> _What you should do_: Wherever the word "moved" appears in the entries, copy the whole line.

—————

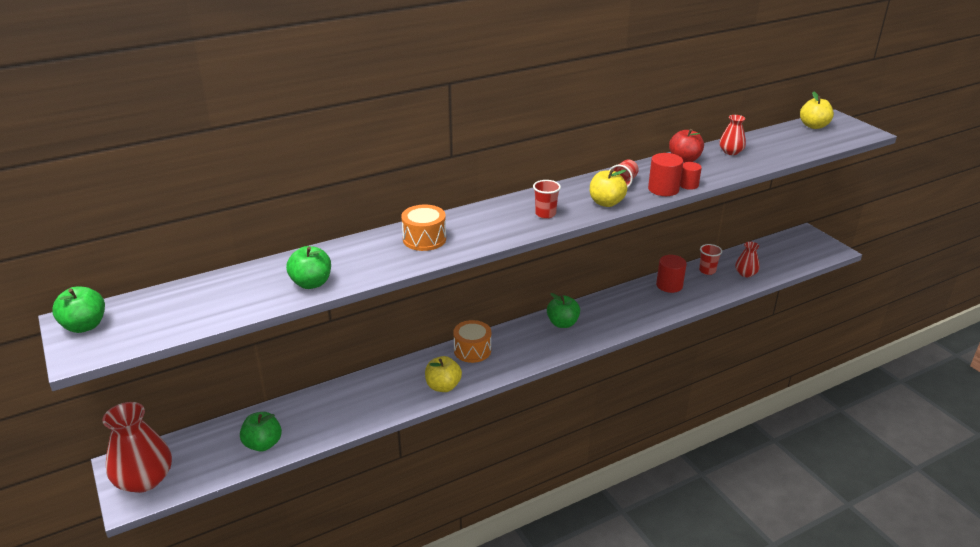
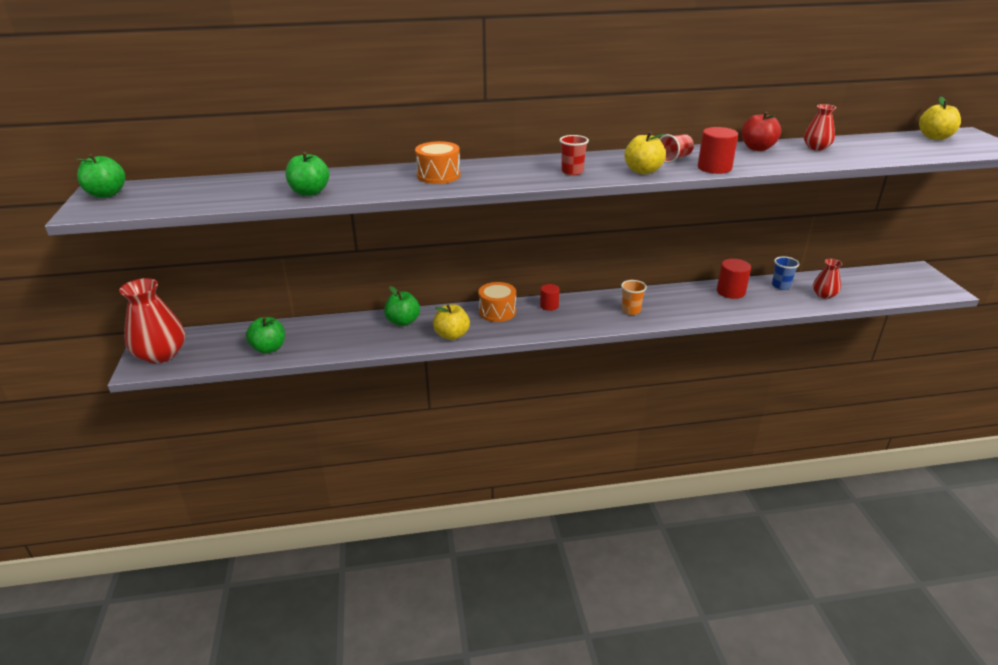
camera: 20 degrees right, 0 degrees up
green apple [547,293,580,328] -> green apple moved to [384,286,420,326]
red cylinder [680,162,702,190] -> red cylinder moved to [540,284,560,311]
red cup [699,244,722,275] -> blue cup [772,256,799,290]
none -> orange cup [621,280,647,315]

—————

> _Problem solution_:
green apple [547,293,580,328] -> green apple moved to [384,286,420,326]
red cylinder [680,162,702,190] -> red cylinder moved to [540,284,560,311]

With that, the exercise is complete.